§ Brief
Starting with the line that contains "D5: diode 1N4001", reproduce each line through the end of the entries exactly as written.
*** Block opens ***
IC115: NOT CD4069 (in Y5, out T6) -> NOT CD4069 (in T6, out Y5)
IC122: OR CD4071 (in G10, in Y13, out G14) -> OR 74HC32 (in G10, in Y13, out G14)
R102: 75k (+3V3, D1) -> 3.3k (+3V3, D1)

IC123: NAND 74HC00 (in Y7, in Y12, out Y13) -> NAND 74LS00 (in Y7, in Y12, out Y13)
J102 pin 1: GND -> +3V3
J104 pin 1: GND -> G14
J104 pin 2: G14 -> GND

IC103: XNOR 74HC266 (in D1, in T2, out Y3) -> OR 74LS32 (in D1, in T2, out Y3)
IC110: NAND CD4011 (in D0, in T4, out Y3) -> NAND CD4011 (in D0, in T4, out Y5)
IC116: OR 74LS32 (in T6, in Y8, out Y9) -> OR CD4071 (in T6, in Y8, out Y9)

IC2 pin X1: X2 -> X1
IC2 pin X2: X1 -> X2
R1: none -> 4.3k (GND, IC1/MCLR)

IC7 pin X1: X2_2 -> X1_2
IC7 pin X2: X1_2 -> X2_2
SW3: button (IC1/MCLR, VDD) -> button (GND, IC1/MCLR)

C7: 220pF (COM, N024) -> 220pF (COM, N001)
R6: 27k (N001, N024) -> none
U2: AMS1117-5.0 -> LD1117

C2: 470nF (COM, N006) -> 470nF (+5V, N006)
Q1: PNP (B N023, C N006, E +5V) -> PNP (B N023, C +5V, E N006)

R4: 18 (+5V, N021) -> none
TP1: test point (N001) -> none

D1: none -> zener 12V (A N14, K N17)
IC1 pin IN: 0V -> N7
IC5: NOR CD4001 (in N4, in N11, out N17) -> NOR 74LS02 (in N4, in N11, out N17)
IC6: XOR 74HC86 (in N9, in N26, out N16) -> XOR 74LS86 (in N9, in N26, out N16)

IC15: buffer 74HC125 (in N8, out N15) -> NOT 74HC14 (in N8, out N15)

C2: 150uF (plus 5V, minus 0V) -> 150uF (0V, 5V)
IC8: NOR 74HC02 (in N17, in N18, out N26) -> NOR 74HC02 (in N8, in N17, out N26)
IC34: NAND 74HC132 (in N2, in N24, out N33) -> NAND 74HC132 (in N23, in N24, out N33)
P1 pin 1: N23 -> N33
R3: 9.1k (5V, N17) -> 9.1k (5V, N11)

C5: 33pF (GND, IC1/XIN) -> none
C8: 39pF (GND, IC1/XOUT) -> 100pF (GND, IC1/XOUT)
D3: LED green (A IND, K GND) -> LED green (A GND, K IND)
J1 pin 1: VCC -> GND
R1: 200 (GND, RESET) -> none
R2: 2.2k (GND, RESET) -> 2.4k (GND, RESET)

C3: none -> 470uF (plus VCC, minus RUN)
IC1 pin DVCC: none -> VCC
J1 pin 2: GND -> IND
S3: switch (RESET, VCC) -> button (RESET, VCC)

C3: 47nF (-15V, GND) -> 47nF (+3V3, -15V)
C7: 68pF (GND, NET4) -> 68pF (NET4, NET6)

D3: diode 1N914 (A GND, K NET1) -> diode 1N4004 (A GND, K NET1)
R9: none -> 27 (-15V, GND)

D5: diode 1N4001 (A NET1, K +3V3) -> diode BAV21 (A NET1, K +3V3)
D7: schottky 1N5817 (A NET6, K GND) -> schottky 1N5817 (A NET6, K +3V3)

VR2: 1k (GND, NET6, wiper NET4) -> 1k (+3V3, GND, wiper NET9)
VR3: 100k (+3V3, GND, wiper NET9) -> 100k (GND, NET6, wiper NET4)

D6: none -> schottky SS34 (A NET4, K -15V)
*** Block closes ***
§ The completed task
D5: diode 1N4001 (A NET1, K +3V3) -> diode BAV21 (A NET1, K +3V3)
D7: schottky 1N5817 (A NET6, K GND) -> schottky 1N5817 (A NET6, K +3V3)

VR2: 1k (GND, NET6, wiper NET4) -> 1k (+3V3, GND, wiper NET9)
VR3: 100k (+3V3, GND, wiper NET9) -> 100k (GND, NET6, wiper NET4)

D6: none -> schottky SS34 (A NET4, K -15V)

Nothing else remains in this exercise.